PROBLEM DETAILS
Within the listing below, the lines to output run from the one containing "(506, 123) = (185, 198): none" through the one containing "(612, 76) = (620, 100): purple fork -> none"; copy them exactly and nothing else.

DATA SHOWN
==================================================

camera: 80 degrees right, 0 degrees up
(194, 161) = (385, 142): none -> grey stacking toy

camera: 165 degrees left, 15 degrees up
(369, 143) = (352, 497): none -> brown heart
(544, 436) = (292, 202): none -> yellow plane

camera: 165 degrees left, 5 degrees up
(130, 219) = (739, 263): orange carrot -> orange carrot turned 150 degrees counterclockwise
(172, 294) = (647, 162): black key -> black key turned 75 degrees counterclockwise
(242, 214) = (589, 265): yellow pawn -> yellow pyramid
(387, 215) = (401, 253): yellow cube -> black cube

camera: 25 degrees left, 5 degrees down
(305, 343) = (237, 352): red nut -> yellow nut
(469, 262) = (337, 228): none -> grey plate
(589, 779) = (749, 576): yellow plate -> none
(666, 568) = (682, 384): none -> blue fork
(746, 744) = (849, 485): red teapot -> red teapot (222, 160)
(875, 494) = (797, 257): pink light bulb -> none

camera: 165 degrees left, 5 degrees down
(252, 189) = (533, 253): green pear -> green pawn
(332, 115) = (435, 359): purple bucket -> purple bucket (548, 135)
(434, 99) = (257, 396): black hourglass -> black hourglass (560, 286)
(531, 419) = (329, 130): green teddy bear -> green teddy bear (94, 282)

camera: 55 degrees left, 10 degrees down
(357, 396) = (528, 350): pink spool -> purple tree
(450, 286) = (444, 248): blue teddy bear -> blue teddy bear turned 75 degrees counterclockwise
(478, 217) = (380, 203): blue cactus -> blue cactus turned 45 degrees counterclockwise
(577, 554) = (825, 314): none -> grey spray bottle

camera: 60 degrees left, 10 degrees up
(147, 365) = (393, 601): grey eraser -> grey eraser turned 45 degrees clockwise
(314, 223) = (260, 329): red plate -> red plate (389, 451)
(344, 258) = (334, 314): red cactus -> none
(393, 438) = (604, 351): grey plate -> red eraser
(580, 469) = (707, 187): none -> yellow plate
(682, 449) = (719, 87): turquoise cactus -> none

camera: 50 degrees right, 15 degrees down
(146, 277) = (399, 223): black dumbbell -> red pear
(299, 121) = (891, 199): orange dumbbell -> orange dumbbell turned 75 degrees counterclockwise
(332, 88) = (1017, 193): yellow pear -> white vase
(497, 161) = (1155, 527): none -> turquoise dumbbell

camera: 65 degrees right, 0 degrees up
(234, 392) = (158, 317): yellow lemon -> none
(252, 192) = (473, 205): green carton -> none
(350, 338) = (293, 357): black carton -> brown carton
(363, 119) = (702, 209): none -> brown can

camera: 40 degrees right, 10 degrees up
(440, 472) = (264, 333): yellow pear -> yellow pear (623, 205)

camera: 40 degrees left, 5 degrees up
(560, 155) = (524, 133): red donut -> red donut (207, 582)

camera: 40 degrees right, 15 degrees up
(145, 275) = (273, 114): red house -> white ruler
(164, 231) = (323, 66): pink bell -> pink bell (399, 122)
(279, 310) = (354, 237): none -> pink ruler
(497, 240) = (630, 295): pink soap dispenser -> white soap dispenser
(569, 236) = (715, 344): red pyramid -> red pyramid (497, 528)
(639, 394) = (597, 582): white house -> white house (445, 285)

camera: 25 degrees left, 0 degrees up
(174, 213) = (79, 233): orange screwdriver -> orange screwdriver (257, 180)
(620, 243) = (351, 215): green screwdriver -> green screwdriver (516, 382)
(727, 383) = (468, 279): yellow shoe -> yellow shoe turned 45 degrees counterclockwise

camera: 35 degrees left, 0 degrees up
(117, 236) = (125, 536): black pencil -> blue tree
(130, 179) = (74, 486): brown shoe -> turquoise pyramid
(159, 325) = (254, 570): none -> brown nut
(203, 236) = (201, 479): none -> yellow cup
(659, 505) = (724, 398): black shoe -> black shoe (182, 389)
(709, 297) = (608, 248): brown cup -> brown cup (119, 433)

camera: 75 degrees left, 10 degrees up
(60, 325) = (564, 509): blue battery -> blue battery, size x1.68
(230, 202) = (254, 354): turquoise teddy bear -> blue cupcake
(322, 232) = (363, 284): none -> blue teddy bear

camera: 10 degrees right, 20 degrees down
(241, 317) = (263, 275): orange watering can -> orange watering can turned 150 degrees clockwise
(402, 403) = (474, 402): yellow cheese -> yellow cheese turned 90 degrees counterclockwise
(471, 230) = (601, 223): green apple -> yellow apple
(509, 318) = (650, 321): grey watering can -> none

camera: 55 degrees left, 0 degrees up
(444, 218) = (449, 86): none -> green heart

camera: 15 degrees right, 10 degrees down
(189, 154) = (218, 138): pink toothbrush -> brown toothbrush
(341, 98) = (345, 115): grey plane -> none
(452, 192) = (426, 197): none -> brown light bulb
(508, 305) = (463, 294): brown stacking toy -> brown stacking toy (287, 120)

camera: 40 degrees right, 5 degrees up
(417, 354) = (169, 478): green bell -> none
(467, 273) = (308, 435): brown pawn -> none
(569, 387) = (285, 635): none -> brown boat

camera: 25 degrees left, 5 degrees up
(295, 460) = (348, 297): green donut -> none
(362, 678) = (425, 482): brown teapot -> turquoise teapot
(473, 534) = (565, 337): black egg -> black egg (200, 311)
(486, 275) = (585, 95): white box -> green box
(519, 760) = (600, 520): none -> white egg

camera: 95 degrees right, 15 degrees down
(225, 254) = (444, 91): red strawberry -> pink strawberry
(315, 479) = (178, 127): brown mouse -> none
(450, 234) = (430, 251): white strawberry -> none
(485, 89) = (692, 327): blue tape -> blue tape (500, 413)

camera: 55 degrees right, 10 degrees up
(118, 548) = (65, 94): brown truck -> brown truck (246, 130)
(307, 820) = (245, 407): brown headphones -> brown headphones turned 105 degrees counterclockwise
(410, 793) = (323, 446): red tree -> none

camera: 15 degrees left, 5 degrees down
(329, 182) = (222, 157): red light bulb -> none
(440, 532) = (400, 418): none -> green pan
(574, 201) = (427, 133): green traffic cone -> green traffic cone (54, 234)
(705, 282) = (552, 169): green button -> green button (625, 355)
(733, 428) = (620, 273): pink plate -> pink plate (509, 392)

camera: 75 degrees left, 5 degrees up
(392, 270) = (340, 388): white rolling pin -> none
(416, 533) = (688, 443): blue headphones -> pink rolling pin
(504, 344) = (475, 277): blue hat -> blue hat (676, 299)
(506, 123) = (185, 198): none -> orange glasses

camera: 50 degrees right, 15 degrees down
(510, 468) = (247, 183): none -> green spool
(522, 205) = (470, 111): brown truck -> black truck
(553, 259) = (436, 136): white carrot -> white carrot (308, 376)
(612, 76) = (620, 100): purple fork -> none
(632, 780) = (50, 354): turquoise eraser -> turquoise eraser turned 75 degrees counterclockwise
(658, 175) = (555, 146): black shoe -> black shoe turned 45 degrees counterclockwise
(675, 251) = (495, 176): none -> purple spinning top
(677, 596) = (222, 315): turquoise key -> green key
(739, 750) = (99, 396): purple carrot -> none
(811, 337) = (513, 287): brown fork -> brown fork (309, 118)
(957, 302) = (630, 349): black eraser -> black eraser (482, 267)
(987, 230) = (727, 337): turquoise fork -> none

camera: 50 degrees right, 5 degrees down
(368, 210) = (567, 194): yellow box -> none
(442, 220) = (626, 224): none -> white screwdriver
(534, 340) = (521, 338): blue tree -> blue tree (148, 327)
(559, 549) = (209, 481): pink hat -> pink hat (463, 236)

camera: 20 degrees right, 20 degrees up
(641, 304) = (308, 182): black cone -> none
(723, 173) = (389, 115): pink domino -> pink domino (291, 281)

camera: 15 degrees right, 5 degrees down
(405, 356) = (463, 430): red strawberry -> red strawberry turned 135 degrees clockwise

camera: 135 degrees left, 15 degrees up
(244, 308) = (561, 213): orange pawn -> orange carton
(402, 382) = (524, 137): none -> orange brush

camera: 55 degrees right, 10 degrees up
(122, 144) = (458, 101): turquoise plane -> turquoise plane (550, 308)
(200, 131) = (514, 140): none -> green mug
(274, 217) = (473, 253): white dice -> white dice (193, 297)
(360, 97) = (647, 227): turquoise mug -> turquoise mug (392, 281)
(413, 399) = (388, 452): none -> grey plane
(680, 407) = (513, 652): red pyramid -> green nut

==================================================

WRITTEN ANSWER
(506, 123) = (185, 198): none -> orange glasses

camera: 50 degrees right, 15 degrees down
(510, 468) = (247, 183): none -> green spool
(522, 205) = (470, 111): brown truck -> black truck
(553, 259) = (436, 136): white carrot -> white carrot (308, 376)
(612, 76) = (620, 100): purple fork -> none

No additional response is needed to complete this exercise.